━━ DATA TO USE

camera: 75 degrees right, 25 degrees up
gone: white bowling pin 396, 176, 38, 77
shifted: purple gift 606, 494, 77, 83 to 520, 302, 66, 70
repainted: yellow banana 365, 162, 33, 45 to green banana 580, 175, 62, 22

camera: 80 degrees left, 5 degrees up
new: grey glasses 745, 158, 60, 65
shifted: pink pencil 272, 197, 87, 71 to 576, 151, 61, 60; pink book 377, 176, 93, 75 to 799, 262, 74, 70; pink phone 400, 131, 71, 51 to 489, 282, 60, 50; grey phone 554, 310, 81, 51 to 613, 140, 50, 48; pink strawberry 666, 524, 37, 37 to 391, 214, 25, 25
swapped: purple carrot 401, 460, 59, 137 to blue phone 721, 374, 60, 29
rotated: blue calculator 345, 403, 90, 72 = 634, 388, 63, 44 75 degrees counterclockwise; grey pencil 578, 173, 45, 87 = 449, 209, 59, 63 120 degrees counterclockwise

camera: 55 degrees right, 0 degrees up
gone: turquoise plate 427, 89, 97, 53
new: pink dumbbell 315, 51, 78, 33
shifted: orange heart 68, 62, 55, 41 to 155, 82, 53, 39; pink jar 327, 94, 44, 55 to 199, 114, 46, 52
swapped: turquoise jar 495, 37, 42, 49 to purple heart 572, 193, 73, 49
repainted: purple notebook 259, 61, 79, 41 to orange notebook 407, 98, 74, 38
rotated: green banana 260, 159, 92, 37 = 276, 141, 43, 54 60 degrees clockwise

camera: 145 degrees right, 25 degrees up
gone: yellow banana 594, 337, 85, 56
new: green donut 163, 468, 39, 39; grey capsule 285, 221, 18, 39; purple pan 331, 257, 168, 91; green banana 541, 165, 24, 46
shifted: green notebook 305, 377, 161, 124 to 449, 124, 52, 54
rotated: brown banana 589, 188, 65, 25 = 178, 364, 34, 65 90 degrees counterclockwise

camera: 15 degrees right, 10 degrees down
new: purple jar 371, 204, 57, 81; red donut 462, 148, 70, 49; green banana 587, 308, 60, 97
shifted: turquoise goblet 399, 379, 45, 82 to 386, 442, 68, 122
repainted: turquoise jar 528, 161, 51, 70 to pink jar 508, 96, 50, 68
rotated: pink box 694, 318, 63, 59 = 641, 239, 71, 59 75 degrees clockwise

━━━━

ASSIGNED TASK:
Repeat each line, unchanged, from the line that contains "gone: white bowling pin 396, 176, 38, 77" to the end of the listing above.

FINISHED TASK:
gone: white bowling pin 396, 176, 38, 77
shifted: purple gift 606, 494, 77, 83 to 520, 302, 66, 70
repainted: yellow banana 365, 162, 33, 45 to green banana 580, 175, 62, 22

camera: 80 degrees left, 5 degrees up
new: grey glasses 745, 158, 60, 65
shifted: pink pencil 272, 197, 87, 71 to 576, 151, 61, 60; pink book 377, 176, 93, 75 to 799, 262, 74, 70; pink phone 400, 131, 71, 51 to 489, 282, 60, 50; grey phone 554, 310, 81, 51 to 613, 140, 50, 48; pink strawberry 666, 524, 37, 37 to 391, 214, 25, 25
swapped: purple carrot 401, 460, 59, 137 to blue phone 721, 374, 60, 29
rotated: blue calculator 345, 403, 90, 72 = 634, 388, 63, 44 75 degrees counterclockwise; grey pencil 578, 173, 45, 87 = 449, 209, 59, 63 120 degrees counterclockwise

camera: 55 degrees right, 0 degrees up
gone: turquoise plate 427, 89, 97, 53
new: pink dumbbell 315, 51, 78, 33
shifted: orange heart 68, 62, 55, 41 to 155, 82, 53, 39; pink jar 327, 94, 44, 55 to 199, 114, 46, 52
swapped: turquoise jar 495, 37, 42, 49 to purple heart 572, 193, 73, 49
repainted: purple notebook 259, 61, 79, 41 to orange notebook 407, 98, 74, 38
rotated: green banana 260, 159, 92, 37 = 276, 141, 43, 54 60 degrees clockwise

camera: 145 degrees right, 25 degrees up
gone: yellow banana 594, 337, 85, 56
new: green donut 163, 468, 39, 39; grey capsule 285, 221, 18, 39; purple pan 331, 257, 168, 91; green banana 541, 165, 24, 46
shifted: green notebook 305, 377, 161, 124 to 449, 124, 52, 54
rotated: brown banana 589, 188, 65, 25 = 178, 364, 34, 65 90 degrees counterclockwise

camera: 15 degrees right, 10 degrees down
new: purple jar 371, 204, 57, 81; red donut 462, 148, 70, 49; green banana 587, 308, 60, 97
shifted: turquoise goblet 399, 379, 45, 82 to 386, 442, 68, 122
repainted: turquoise jar 528, 161, 51, 70 to pink jar 508, 96, 50, 68
rotated: pink box 694, 318, 63, 59 = 641, 239, 71, 59 75 degrees clockwise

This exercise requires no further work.